>>>>>

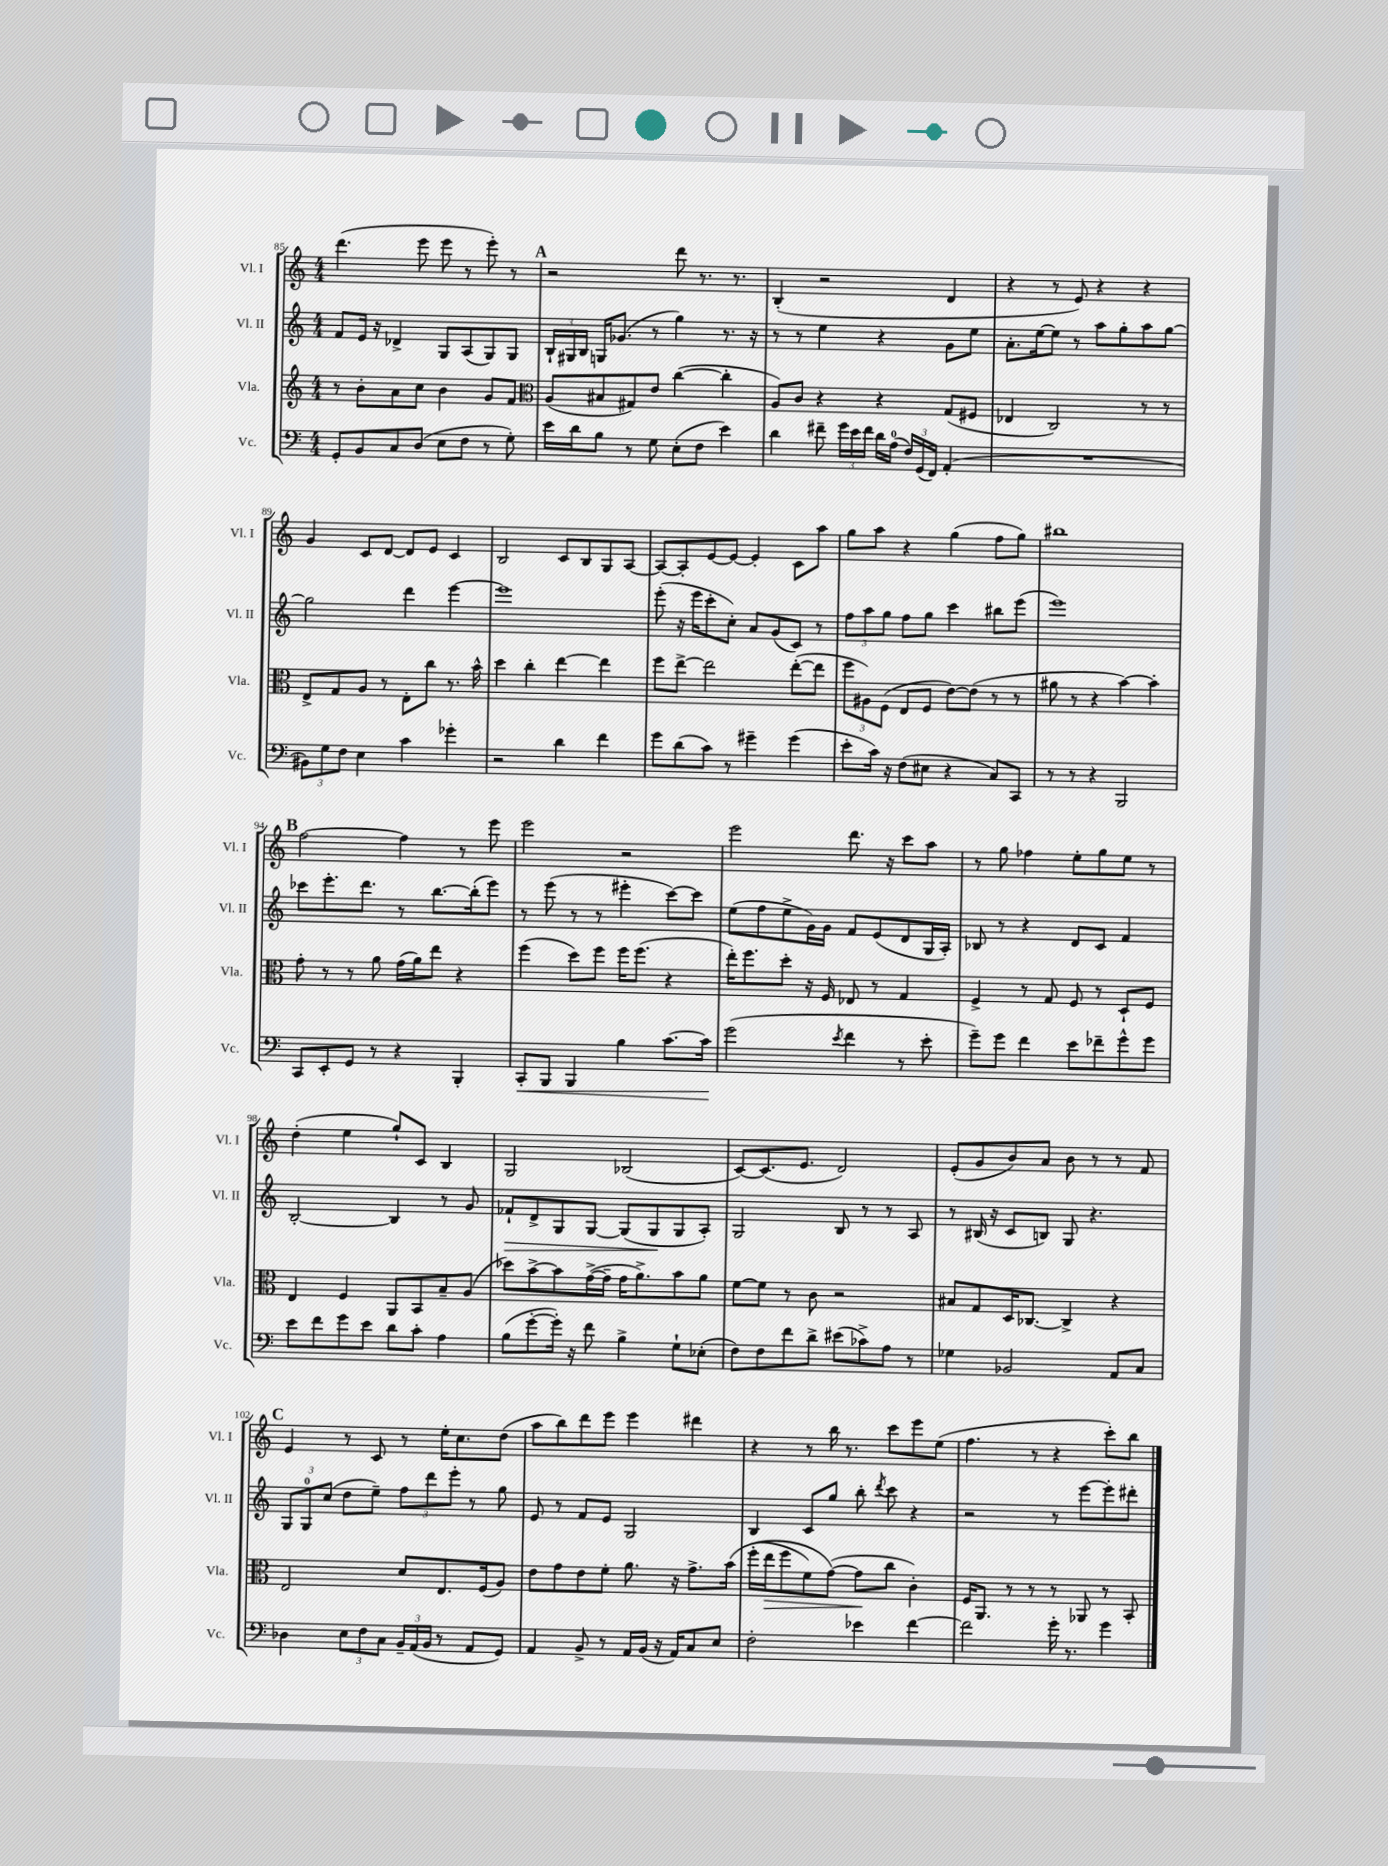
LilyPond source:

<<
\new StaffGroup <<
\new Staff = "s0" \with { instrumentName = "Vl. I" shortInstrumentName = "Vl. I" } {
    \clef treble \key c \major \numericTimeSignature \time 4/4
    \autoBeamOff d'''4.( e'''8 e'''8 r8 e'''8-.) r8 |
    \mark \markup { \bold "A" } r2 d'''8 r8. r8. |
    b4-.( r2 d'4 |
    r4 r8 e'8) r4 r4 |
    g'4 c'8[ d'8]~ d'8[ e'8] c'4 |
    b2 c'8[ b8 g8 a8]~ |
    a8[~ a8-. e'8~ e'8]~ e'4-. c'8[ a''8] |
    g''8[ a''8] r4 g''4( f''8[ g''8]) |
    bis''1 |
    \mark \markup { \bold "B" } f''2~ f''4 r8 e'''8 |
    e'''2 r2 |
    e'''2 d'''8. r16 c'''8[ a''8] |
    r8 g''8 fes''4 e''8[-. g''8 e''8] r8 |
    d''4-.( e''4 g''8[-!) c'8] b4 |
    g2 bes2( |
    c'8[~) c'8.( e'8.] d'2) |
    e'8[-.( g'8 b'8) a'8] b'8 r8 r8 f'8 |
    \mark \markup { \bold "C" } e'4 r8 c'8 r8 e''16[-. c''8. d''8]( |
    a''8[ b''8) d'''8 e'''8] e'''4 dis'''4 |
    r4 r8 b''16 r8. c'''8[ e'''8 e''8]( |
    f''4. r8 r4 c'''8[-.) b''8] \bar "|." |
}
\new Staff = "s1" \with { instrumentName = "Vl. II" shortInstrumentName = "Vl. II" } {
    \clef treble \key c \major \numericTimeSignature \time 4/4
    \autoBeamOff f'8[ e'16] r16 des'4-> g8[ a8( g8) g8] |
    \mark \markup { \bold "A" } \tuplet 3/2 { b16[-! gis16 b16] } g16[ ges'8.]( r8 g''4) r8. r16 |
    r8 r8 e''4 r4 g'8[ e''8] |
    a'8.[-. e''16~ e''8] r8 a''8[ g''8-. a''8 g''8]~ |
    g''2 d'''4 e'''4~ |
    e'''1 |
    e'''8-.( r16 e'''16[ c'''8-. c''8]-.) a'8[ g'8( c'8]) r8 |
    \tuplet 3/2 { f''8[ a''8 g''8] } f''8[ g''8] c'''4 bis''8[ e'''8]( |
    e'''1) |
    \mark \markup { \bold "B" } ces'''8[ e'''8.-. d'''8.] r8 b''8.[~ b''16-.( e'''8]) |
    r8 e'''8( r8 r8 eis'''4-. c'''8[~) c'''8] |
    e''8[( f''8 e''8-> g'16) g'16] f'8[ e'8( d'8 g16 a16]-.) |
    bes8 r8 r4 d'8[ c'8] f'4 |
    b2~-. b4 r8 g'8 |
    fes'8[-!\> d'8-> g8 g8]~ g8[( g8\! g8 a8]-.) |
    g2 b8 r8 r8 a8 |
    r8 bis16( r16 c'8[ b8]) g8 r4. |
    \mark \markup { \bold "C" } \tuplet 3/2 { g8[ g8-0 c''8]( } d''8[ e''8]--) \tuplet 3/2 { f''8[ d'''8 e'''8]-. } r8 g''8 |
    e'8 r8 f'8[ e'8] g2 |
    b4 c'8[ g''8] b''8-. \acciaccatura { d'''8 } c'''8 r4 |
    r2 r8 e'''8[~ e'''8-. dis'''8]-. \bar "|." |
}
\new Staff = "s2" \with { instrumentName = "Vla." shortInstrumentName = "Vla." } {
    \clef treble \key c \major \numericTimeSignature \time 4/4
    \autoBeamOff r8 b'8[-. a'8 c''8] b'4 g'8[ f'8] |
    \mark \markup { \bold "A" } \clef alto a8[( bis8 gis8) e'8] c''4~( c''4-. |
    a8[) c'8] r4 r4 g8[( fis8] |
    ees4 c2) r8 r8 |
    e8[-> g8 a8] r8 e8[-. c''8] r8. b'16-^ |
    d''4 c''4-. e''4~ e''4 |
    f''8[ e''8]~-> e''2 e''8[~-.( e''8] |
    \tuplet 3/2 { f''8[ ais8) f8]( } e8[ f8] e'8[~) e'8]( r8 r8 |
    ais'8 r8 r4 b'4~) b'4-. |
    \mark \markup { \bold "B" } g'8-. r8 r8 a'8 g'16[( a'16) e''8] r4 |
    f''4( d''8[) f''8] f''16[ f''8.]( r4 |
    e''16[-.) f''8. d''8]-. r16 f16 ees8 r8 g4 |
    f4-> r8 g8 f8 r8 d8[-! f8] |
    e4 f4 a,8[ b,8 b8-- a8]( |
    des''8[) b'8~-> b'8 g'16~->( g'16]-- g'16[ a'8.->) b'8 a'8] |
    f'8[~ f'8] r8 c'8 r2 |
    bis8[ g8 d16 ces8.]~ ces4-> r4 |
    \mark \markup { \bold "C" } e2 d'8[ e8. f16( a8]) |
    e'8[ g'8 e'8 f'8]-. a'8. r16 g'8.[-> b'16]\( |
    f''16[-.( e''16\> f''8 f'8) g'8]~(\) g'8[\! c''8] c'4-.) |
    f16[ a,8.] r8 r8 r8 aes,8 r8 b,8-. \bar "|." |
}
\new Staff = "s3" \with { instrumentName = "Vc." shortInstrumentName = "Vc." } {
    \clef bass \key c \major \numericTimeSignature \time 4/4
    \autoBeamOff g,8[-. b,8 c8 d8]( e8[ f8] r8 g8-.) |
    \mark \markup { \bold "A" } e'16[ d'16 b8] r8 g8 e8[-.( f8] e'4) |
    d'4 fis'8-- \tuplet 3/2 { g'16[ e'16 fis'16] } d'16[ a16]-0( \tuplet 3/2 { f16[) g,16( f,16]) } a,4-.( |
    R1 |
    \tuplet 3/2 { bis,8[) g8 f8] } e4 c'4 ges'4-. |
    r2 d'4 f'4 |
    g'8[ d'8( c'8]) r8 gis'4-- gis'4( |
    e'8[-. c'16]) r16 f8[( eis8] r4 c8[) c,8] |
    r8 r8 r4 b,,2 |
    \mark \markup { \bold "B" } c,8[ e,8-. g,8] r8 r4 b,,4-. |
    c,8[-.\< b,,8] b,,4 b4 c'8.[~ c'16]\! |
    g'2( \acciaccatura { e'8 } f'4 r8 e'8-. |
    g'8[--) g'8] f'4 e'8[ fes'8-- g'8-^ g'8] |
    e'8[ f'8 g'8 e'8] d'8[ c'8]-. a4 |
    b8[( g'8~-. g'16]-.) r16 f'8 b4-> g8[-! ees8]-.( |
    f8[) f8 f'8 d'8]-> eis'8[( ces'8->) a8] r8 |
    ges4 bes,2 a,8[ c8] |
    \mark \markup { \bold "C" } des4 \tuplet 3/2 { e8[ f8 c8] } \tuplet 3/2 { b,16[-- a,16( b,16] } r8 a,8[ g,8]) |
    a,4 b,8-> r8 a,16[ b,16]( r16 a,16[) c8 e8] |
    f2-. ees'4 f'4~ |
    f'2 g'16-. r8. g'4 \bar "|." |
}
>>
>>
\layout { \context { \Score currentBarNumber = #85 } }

<<<<<

→ **What the task asks**:
List each line in the listing above that contains the string "instrumentName".

→ **Result for this task**:
\new Staff = "s0" \with { instrumentName = "Vl. I" shortInstrumentName = "Vl. I" } {
\new Staff = "s1" \with { instrumentName = "Vl. II" shortInstrumentName = "Vl. II" } {
\new Staff = "s2" \with { instrumentName = "Vla." shortInstrumentName = "Vla." } {
\new Staff = "s3" \with { instrumentName = "Vc." shortInstrumentName = "Vc." } {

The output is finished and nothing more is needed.